### What the exercise asks
Within the material below, locate the line with "none -> purple round brick F4 level 1" and the line with "none -> brown brick H10:I10 level 1", then return those two lines and all lines between them, exactly as written.
---*---
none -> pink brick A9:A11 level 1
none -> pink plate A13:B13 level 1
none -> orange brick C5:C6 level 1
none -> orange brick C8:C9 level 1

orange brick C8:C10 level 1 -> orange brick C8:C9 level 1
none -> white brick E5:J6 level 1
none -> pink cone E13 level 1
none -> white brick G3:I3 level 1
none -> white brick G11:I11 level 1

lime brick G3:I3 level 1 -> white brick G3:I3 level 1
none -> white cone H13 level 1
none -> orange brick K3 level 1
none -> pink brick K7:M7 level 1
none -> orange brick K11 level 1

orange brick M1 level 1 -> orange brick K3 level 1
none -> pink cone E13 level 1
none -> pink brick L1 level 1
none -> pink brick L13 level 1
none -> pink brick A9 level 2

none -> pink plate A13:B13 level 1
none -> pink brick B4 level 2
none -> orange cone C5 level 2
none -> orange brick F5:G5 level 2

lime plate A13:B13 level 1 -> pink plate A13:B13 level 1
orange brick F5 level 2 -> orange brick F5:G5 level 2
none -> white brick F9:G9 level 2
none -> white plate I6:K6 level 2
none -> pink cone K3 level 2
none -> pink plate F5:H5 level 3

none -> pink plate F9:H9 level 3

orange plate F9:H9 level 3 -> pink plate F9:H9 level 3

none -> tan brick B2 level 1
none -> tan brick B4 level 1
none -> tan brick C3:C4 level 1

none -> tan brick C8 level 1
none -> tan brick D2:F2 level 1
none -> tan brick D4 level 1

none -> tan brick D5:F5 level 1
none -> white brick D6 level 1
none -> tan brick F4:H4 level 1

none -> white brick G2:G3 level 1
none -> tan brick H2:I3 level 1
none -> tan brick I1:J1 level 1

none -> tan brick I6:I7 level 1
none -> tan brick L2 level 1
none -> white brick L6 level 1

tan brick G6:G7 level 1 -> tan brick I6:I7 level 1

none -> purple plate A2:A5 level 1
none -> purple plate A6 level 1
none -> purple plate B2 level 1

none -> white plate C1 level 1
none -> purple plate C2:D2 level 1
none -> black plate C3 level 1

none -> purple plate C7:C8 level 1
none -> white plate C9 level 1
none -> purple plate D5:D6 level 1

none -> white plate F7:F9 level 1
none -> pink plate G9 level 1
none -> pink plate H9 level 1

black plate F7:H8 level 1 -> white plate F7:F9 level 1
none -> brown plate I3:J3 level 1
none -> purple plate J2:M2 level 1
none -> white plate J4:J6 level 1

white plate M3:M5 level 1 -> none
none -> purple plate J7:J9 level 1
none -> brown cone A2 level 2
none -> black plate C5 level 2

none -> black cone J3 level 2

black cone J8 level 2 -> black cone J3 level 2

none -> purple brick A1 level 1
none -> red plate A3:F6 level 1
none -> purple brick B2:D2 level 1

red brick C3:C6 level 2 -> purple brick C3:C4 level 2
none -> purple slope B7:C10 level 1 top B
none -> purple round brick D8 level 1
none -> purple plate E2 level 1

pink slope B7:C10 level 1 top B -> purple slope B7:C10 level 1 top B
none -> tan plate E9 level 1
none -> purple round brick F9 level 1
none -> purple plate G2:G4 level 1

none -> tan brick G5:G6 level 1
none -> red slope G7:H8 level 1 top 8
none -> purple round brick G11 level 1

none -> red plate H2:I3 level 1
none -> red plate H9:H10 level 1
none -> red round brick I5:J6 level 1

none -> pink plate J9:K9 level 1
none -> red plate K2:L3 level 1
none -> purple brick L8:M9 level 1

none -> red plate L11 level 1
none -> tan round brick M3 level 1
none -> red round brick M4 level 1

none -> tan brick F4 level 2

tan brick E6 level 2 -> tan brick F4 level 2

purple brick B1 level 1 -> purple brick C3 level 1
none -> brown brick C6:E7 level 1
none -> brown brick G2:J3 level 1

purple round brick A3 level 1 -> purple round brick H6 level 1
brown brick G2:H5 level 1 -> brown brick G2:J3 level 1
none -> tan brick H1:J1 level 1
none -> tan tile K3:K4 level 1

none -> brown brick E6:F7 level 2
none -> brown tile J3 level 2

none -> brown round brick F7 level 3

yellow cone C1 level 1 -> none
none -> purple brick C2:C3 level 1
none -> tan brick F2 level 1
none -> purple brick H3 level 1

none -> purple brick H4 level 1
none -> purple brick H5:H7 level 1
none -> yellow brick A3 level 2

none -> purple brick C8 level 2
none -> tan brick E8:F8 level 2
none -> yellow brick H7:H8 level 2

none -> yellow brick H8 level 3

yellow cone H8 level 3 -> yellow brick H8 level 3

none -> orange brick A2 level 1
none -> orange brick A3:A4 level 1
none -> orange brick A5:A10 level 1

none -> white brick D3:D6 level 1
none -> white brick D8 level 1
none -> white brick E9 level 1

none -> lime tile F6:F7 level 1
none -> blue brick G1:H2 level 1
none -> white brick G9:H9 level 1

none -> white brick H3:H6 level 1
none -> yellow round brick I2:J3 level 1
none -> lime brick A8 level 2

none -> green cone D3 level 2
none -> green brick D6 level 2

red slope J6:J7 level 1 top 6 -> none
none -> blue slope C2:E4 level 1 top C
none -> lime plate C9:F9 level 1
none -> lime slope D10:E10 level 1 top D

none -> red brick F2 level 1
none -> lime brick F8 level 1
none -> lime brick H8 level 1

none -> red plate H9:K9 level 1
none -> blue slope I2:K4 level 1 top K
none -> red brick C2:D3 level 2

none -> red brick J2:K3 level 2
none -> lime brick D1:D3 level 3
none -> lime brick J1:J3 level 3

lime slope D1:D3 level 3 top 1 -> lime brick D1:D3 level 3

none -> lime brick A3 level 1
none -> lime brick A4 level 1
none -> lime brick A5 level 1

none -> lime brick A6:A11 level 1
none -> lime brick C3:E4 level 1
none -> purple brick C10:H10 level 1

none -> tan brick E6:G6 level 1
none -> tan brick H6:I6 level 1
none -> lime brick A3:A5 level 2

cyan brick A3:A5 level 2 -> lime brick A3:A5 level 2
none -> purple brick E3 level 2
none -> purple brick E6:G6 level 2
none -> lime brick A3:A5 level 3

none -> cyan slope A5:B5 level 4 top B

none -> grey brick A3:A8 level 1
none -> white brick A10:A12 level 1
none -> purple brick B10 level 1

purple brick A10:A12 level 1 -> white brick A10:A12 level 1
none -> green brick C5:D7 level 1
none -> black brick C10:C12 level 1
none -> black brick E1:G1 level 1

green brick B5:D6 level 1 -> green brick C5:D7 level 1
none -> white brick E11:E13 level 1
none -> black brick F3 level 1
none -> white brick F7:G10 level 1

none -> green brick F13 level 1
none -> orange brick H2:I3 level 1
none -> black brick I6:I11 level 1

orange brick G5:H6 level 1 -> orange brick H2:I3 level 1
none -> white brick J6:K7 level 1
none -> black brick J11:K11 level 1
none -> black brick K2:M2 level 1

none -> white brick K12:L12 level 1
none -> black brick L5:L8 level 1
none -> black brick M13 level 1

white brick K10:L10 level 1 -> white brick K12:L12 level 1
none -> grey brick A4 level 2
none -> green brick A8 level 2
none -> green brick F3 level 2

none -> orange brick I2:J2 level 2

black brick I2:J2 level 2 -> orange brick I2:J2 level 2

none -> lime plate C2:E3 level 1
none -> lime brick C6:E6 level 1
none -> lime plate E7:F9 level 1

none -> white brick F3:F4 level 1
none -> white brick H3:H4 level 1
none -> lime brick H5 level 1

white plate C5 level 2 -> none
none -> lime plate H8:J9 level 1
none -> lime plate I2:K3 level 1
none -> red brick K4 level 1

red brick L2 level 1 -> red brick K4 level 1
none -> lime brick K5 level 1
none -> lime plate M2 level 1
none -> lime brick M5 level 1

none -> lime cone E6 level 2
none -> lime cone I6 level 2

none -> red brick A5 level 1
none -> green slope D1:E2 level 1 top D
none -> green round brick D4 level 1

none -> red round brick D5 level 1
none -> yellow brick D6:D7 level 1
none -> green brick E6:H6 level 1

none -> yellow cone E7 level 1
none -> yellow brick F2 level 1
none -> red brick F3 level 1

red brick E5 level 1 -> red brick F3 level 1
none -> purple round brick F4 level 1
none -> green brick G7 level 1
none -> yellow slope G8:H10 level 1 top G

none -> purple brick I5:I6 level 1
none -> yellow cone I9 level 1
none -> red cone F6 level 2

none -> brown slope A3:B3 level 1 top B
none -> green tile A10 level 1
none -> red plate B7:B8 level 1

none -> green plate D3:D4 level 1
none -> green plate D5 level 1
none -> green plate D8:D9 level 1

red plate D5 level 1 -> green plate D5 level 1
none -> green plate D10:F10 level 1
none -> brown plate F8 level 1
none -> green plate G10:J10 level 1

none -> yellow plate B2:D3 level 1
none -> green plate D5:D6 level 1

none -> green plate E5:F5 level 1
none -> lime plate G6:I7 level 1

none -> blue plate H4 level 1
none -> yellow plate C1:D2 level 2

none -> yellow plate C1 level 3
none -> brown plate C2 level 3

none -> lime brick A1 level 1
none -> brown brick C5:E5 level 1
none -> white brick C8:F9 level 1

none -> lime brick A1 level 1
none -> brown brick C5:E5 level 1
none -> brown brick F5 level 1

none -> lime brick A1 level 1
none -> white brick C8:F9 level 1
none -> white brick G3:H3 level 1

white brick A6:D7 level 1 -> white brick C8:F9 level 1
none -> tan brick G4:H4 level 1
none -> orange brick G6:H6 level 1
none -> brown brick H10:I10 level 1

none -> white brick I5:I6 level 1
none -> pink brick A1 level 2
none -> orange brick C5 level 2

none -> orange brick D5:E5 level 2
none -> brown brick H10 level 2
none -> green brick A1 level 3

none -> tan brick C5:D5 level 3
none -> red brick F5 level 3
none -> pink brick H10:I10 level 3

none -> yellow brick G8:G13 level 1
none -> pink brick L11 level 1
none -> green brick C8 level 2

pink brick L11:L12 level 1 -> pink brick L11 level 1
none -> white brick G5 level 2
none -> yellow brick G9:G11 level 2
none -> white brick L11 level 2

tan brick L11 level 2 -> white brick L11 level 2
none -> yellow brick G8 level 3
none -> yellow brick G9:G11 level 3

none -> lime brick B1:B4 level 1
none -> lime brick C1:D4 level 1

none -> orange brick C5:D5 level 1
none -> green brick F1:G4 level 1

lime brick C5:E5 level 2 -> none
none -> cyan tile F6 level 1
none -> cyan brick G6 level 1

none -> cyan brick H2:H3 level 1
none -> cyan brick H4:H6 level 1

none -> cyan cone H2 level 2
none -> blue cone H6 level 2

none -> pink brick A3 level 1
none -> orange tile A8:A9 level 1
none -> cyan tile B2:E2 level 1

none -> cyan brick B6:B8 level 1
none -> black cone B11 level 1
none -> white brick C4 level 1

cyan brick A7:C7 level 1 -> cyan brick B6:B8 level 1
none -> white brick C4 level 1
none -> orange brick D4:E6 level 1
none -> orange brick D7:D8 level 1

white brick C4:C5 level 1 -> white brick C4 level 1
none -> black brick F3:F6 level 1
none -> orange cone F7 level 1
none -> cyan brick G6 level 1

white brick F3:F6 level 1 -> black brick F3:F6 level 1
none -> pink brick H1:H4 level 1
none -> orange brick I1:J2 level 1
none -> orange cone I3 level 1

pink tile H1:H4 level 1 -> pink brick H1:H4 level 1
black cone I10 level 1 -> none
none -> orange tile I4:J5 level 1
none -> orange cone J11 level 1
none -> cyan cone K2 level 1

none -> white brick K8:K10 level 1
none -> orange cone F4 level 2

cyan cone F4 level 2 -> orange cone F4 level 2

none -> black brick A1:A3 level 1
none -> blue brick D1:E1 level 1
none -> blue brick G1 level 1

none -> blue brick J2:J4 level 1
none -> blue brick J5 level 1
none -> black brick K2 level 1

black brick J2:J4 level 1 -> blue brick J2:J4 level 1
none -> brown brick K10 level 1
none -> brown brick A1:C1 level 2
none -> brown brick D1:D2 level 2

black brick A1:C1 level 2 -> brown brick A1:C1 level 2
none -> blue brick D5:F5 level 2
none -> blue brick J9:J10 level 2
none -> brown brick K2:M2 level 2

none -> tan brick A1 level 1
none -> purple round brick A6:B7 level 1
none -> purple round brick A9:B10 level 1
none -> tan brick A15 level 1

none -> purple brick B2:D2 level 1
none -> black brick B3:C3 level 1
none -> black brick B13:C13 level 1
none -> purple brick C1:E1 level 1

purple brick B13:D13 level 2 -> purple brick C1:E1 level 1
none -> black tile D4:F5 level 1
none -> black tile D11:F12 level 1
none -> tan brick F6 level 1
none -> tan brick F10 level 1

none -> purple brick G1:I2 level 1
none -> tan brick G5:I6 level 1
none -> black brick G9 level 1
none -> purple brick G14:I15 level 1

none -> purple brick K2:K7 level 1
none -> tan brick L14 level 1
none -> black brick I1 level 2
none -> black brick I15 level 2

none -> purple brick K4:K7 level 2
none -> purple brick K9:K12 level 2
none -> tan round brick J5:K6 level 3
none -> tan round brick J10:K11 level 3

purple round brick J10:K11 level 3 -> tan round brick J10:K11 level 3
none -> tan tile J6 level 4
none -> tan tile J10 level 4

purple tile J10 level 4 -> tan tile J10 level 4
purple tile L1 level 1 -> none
---*---
### Result for this exercise
none -> purple round brick F4 level 1
none -> green brick G7 level 1
none -> yellow slope G8:H10 level 1 top G

none -> purple brick I5:I6 level 1
none -> yellow cone I9 level 1
none -> red cone F6 level 2

none -> brown slope A3:B3 level 1 top B
none -> green tile A10 level 1
none -> red plate B7:B8 level 1

none -> green plate D3:D4 level 1
none -> green plate D5 level 1
none -> green plate D8:D9 level 1

red plate D5 level 1 -> green plate D5 level 1
none -> green plate D10:F10 level 1
none -> brown plate F8 level 1
none -> green plate G10:J10 level 1

none -> yellow plate B2:D3 level 1
none -> green plate D5:D6 level 1

none -> green plate E5:F5 level 1
none -> lime plate G6:I7 level 1

none -> blue plate H4 level 1
none -> yellow plate C1:D2 level 2

none -> yellow plate C1 level 3
none -> brown plate C2 level 3

none -> lime brick A1 level 1
none -> brown brick C5:E5 level 1
none -> white brick C8:F9 level 1

none -> lime brick A1 level 1
none -> brown brick C5:E5 level 1
none -> brown brick F5 level 1

none -> lime brick A1 level 1
none -> white brick C8:F9 level 1
none -> white brick G3:H3 level 1

white brick A6:D7 level 1 -> white brick C8:F9 level 1
none -> tan brick G4:H4 level 1
none -> orange brick G6:H6 level 1
none -> brown brick H10:I10 level 1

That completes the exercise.